Data for the task:
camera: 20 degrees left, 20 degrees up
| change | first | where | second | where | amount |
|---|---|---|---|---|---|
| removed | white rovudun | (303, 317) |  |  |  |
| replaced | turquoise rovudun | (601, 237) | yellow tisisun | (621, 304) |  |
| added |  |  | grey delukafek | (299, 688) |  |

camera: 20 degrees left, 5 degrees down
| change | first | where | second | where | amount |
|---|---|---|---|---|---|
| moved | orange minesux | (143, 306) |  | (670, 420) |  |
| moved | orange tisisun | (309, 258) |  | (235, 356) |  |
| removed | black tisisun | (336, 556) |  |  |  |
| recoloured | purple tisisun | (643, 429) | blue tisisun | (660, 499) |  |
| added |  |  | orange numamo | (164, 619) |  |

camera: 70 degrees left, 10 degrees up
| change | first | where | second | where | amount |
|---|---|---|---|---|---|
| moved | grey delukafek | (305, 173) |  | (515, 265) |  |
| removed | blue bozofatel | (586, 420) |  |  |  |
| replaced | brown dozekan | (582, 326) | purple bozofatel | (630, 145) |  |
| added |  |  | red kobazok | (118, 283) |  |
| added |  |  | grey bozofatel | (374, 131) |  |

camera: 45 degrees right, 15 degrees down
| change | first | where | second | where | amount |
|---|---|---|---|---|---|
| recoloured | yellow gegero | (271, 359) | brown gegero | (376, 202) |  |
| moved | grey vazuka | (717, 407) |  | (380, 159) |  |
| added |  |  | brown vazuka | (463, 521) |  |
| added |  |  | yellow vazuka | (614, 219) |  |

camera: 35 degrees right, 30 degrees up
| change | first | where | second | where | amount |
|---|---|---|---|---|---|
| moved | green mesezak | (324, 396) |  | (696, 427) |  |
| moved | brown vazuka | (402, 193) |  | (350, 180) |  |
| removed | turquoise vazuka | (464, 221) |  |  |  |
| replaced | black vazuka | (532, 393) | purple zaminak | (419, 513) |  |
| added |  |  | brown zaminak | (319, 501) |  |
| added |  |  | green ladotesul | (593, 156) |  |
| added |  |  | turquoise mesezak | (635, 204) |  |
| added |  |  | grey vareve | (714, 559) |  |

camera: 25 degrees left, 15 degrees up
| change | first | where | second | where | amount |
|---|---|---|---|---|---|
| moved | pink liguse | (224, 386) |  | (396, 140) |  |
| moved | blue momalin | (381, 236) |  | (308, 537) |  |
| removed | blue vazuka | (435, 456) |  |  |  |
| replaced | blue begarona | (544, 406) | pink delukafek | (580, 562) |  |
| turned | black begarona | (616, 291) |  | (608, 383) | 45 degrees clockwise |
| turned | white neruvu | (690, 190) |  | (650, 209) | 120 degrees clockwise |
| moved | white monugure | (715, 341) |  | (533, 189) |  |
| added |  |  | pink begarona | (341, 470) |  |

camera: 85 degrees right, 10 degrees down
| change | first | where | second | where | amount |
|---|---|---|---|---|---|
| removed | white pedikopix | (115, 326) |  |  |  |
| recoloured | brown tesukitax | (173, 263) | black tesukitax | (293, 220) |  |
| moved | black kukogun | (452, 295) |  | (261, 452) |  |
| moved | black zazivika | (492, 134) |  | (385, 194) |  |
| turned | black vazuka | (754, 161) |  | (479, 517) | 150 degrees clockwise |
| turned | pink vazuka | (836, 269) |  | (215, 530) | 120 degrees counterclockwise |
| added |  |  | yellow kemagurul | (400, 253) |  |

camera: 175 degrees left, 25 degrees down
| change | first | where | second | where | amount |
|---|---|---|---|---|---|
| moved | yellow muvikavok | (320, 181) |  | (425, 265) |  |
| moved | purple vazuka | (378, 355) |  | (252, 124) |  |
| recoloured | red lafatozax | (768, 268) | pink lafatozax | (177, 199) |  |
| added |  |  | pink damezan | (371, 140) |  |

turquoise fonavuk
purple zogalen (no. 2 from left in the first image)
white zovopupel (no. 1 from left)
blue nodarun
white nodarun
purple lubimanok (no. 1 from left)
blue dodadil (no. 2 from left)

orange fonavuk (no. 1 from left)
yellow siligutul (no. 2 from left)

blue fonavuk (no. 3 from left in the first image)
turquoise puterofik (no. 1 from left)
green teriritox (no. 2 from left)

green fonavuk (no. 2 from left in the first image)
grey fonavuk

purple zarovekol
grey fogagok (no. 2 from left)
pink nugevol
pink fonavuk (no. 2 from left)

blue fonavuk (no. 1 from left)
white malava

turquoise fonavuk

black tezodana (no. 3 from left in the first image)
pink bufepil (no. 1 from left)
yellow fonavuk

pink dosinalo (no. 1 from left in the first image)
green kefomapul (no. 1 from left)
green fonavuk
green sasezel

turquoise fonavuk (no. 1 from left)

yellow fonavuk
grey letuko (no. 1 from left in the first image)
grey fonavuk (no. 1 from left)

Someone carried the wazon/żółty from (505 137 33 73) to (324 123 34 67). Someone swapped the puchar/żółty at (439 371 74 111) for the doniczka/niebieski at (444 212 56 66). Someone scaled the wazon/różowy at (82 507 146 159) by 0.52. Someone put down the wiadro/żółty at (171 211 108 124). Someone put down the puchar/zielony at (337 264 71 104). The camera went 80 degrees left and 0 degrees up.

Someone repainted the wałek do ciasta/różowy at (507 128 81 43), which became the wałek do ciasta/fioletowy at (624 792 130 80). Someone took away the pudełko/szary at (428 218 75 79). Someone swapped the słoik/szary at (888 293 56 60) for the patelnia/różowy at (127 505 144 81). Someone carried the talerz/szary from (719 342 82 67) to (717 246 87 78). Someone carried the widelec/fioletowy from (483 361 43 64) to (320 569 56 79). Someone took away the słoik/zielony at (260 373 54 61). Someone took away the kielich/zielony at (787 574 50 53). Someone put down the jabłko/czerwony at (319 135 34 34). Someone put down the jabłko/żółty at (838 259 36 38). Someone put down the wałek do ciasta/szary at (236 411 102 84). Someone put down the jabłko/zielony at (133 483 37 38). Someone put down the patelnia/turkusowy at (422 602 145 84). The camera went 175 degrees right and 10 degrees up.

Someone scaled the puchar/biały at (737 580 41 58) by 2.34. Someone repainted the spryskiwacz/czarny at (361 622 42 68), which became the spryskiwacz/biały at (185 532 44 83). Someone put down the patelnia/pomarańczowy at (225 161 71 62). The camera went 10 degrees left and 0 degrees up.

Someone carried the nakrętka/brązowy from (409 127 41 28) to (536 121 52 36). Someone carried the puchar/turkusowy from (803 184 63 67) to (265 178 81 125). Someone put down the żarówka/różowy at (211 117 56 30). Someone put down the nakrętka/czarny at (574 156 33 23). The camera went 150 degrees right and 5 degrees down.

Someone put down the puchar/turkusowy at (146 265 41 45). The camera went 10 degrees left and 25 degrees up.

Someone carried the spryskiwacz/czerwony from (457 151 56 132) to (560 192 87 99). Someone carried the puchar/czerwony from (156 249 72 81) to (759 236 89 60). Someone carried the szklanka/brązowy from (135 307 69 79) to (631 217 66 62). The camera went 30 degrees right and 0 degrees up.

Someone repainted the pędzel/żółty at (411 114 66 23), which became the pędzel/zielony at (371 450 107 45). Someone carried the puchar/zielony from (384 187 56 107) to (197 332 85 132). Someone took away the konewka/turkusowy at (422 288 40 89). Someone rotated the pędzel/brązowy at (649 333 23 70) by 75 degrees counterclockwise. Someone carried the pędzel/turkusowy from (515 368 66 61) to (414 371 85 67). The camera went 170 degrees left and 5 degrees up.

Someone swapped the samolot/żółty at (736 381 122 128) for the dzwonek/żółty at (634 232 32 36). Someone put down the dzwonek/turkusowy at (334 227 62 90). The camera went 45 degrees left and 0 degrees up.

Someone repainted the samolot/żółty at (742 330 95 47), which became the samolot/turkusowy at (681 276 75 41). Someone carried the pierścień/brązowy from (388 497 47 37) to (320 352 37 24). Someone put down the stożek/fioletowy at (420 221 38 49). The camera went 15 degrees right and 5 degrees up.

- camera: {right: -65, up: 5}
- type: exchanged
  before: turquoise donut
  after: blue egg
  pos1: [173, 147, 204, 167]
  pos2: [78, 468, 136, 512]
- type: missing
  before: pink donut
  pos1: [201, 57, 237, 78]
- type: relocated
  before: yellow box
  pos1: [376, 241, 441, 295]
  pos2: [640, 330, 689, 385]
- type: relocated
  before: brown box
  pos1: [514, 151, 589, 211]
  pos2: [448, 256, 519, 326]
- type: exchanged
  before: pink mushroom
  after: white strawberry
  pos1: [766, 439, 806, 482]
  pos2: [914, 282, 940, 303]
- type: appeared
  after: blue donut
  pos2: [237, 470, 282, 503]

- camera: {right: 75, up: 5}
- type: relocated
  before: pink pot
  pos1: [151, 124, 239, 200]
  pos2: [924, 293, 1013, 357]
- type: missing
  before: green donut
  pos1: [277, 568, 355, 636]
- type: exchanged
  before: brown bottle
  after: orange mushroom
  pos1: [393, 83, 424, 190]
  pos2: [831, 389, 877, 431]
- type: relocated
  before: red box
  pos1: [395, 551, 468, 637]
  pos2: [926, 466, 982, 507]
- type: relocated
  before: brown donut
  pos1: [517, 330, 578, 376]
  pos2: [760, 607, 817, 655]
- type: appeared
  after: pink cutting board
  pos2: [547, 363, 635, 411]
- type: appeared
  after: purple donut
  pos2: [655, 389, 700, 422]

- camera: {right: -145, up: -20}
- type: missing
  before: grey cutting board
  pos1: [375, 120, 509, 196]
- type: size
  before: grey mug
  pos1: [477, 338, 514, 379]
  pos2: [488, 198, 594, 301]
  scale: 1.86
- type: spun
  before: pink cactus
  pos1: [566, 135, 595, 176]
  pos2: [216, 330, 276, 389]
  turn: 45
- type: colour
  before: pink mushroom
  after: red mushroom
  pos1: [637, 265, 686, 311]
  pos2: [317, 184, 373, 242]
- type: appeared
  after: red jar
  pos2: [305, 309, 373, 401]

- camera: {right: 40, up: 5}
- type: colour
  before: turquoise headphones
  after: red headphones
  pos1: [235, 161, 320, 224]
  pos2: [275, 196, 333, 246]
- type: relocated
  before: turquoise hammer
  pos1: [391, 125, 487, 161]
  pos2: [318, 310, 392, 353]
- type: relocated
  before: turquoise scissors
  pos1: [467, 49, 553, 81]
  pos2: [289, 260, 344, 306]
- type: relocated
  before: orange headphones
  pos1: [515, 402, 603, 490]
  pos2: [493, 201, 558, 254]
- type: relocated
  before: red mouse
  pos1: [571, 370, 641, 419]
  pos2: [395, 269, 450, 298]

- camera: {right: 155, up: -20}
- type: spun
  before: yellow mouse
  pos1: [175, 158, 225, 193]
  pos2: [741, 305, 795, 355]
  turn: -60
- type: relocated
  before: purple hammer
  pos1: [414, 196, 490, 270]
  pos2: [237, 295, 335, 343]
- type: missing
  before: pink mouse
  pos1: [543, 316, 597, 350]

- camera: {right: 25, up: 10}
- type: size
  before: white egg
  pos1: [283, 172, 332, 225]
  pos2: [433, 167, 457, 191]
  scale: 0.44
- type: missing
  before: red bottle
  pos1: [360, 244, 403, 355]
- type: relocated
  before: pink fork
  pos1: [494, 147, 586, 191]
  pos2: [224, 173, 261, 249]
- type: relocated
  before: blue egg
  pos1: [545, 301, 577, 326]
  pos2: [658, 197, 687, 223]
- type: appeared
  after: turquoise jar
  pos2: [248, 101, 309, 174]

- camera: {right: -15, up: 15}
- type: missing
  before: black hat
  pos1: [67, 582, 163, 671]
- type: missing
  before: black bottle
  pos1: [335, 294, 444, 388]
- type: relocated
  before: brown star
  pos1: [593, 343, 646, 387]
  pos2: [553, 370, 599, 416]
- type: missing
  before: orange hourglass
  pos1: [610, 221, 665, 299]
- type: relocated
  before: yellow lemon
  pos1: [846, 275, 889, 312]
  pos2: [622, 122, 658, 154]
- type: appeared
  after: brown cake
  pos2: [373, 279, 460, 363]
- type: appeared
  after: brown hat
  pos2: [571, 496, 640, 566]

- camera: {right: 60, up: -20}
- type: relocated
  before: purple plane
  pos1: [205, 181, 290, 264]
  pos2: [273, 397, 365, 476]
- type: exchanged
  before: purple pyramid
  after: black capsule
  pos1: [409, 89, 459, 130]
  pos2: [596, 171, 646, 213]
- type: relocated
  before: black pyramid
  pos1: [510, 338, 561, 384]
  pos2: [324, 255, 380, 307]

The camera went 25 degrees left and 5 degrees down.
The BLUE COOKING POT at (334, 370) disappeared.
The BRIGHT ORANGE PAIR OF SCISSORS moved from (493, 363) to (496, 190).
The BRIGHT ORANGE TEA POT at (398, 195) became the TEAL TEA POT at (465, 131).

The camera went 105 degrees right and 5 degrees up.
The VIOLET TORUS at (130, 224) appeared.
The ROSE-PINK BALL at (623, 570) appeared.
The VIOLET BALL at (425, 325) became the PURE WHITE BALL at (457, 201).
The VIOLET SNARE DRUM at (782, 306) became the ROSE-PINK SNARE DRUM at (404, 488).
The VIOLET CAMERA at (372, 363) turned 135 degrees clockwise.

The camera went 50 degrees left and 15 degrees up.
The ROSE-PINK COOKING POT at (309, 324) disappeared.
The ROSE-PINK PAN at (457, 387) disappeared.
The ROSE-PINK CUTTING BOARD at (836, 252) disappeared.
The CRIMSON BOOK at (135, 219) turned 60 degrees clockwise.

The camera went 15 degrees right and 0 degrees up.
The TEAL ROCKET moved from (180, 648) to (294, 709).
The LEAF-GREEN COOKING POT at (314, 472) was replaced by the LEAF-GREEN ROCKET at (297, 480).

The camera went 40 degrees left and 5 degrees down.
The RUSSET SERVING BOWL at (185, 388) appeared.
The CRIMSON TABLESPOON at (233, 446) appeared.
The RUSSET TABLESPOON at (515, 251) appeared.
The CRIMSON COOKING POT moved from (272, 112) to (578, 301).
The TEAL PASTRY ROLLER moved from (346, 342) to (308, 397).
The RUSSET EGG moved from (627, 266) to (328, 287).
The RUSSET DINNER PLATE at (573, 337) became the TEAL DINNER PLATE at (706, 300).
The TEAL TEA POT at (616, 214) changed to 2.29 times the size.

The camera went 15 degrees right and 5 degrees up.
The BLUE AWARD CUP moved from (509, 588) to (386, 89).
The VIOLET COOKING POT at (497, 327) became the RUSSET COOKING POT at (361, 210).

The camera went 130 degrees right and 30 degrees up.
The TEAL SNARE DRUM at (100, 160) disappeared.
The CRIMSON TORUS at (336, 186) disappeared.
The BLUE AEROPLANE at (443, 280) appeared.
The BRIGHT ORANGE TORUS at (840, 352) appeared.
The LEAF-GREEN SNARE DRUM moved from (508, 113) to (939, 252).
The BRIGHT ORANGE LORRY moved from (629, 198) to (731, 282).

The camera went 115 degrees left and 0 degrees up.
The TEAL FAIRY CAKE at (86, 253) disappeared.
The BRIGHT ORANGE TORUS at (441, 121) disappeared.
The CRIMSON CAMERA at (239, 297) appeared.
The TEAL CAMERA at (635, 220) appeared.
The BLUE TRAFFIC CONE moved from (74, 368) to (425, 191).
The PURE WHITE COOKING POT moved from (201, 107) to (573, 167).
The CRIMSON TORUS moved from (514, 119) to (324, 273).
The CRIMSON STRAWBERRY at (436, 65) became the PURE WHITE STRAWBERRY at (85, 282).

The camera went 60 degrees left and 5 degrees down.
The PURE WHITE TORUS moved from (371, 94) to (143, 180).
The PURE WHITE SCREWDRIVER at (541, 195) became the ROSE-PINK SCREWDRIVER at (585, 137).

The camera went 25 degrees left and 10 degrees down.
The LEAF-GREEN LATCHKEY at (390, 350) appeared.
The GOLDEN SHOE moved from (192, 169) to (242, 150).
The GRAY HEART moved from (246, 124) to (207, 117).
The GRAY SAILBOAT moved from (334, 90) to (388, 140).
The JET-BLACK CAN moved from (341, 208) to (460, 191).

Aim of the exercise:
Would you please return all lines of the data that include the word "rovudun"?

Task result:
| removed | white rovudun | (303, 317) |  |  |  |
| replaced | turquoise rovudun | (601, 237) | yellow tisisun | (621, 304) |  |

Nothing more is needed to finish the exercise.